- _PROVIDED ENTRIES_
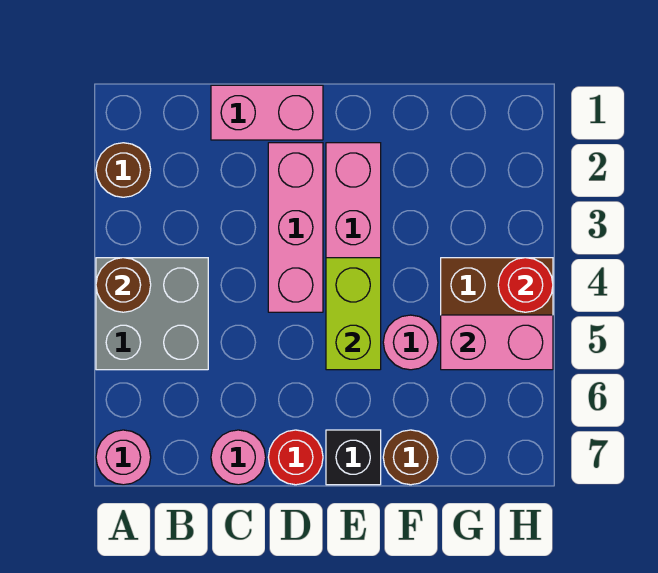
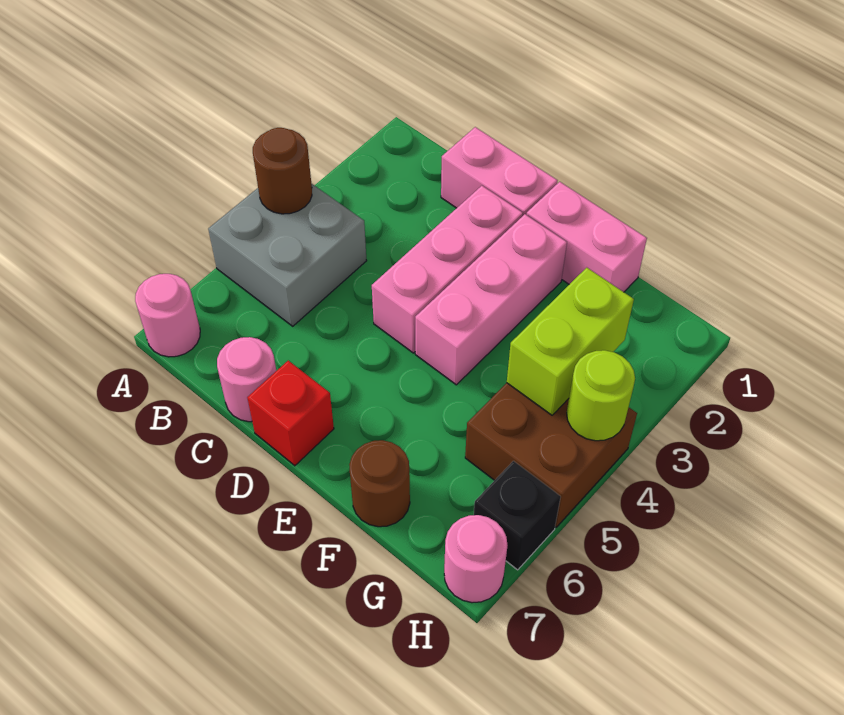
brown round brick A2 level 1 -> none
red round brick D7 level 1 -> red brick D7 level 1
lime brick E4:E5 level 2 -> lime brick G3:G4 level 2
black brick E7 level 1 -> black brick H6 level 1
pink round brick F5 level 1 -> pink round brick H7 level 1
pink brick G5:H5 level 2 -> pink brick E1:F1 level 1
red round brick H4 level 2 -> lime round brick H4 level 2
...
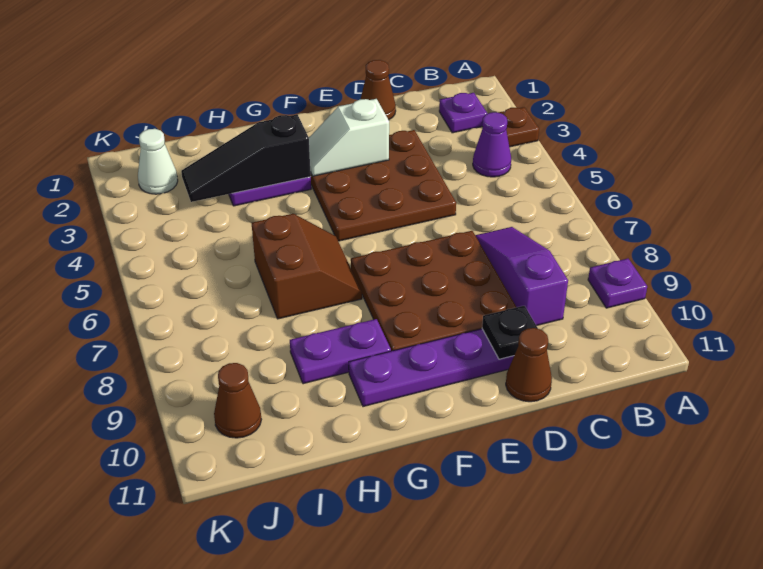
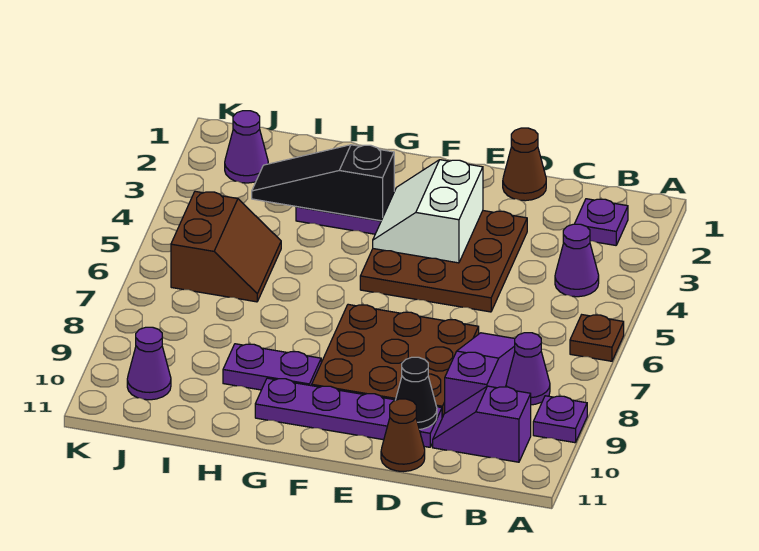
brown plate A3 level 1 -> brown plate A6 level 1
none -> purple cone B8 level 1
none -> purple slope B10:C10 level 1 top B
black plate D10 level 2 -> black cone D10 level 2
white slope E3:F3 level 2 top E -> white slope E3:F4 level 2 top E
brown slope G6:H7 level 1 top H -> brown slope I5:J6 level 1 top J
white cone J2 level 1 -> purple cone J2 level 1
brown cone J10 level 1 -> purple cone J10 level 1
--
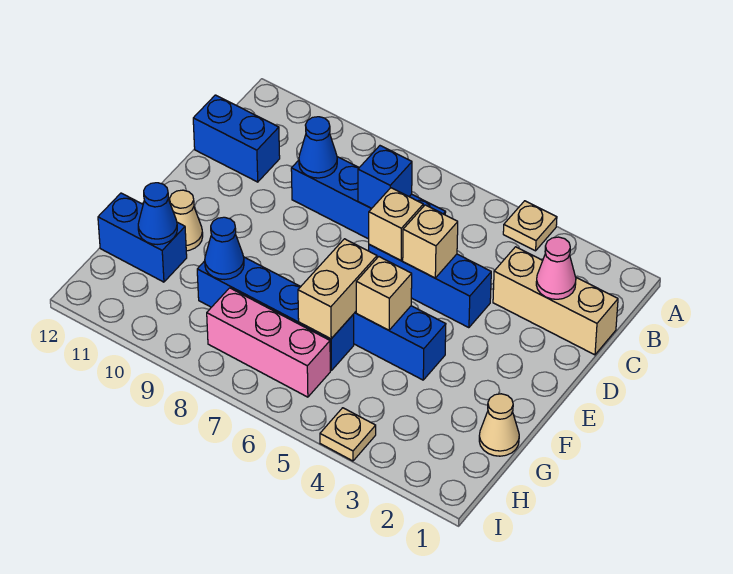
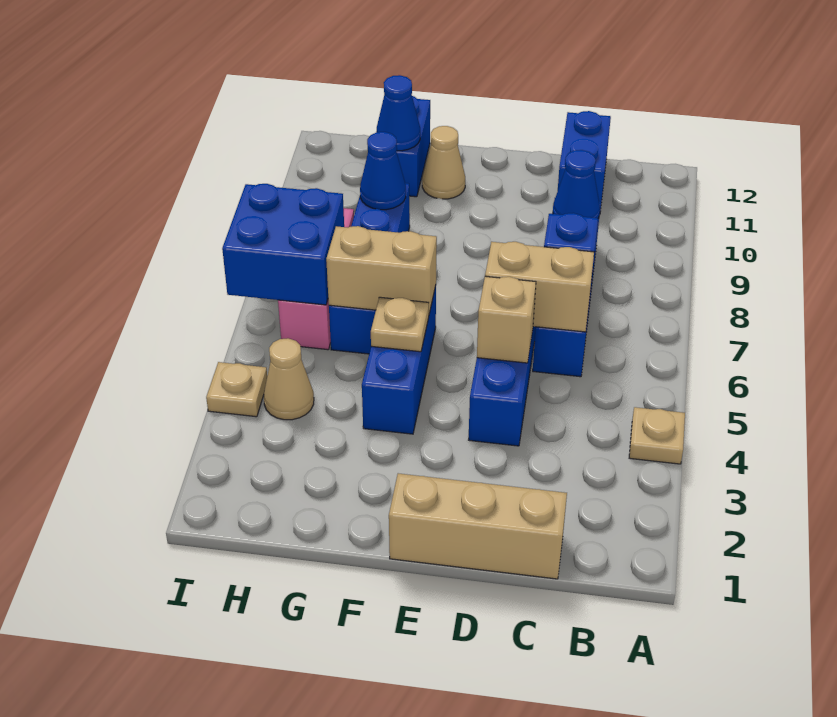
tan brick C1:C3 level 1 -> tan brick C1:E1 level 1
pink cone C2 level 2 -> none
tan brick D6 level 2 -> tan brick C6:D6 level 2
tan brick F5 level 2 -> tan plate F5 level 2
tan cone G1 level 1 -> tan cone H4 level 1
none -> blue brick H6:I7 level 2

- _PROBLEM TO WORK ON_
Find "pink brick G5:H5" in the entries above and copy that whole line exactly, then each line after it through the line that contains "red round brick H4".

- _RESPONSE AREA_
pink brick G5:H5 level 2 -> pink brick E1:F1 level 1
red round brick H4 level 2 -> lime round brick H4 level 2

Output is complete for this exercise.